§ **TRY IT**
Find the line with "yellow star: (347, 105)" in the entries below, then reproduce it and every line after it down to and including the line with "brown ellipse: (280, 294)", exactly.

§ **MATERIAL FOR THIS TASK**
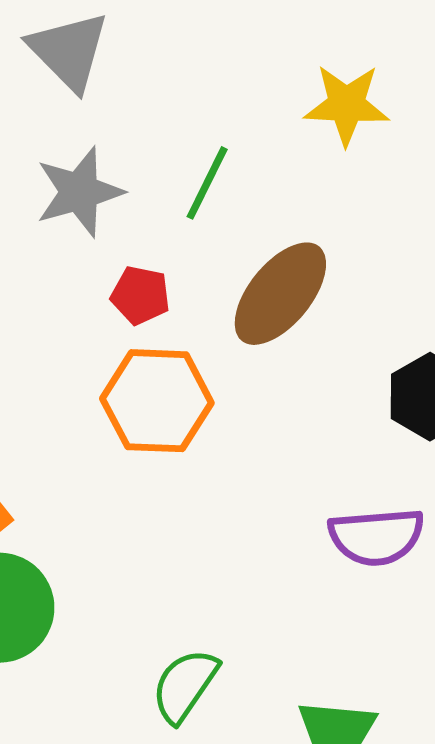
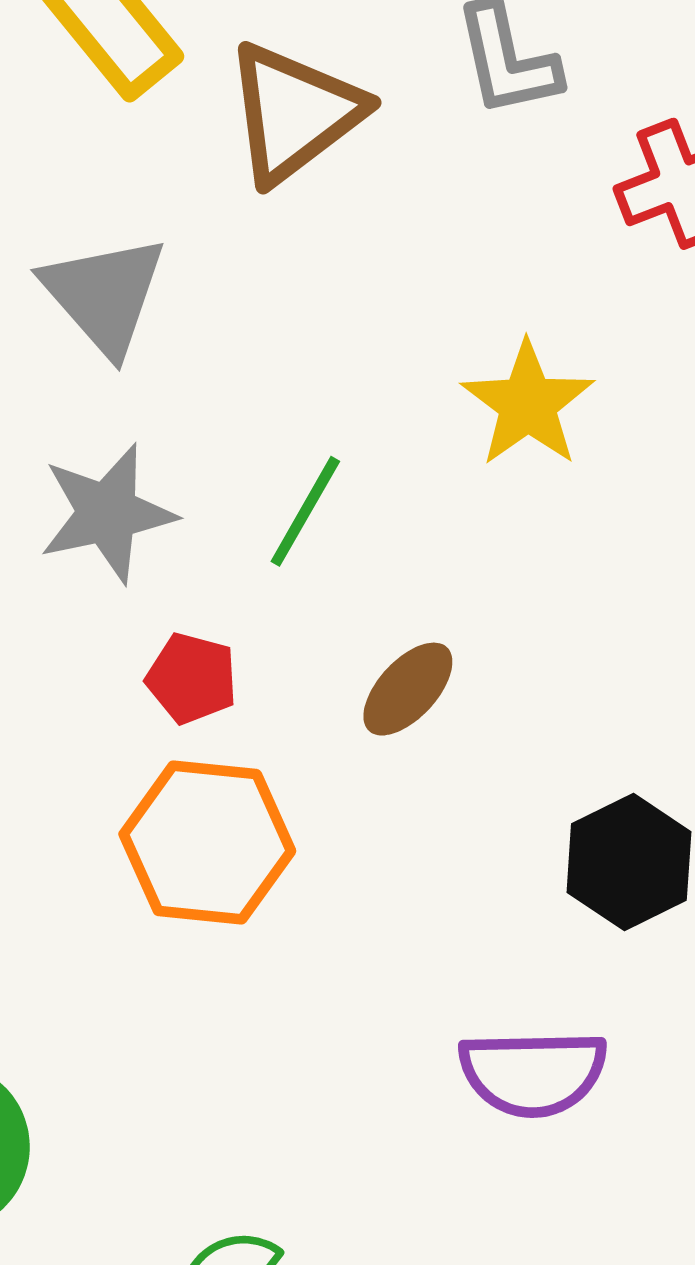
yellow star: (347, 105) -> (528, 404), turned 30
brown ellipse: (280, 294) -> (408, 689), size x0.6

* * *

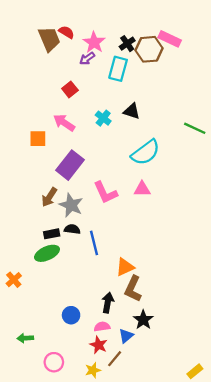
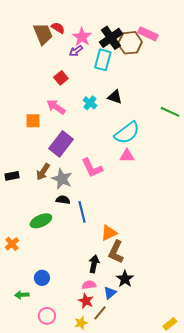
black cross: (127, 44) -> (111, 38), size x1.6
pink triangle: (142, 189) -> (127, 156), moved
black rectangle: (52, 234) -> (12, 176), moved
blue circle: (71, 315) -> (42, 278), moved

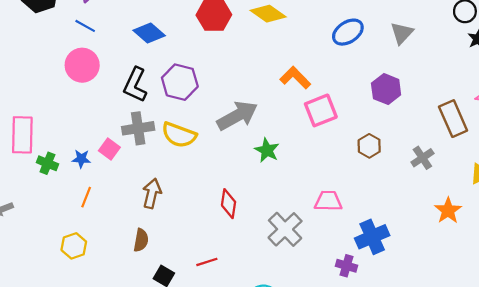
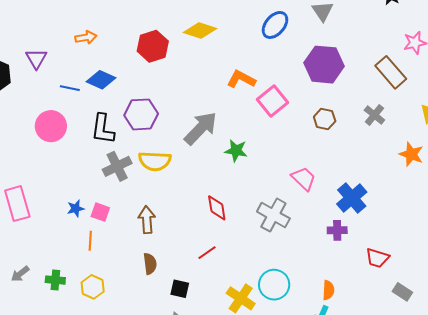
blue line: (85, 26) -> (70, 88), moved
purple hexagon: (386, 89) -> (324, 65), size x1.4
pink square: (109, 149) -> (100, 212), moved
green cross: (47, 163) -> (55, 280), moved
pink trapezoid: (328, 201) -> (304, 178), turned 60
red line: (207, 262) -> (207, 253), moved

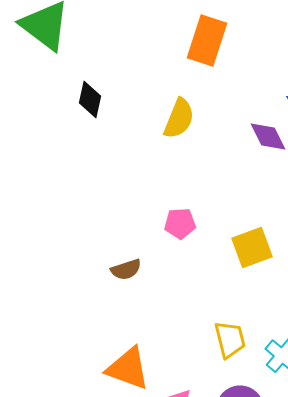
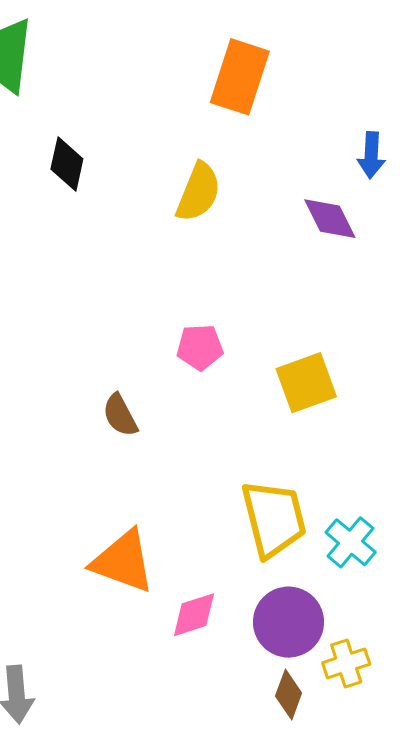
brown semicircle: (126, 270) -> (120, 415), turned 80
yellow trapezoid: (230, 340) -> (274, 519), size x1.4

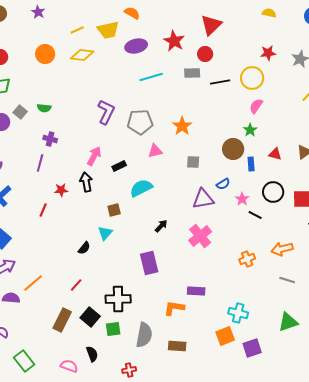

...

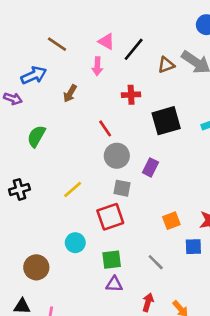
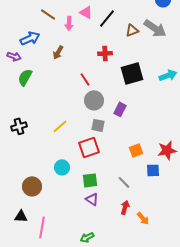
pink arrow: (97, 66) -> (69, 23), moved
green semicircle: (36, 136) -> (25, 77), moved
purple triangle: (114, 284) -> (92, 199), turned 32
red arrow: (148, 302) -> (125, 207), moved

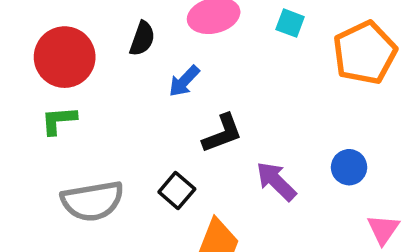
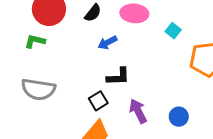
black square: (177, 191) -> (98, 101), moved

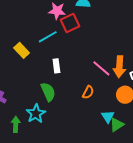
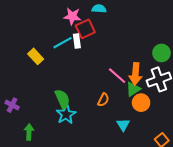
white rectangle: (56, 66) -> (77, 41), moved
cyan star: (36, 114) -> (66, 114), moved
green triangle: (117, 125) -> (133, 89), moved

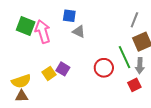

§ **RESPONSE BELOW**
yellow star: (347, 105) -> (528, 404), turned 30
brown ellipse: (280, 294) -> (408, 689), size x0.6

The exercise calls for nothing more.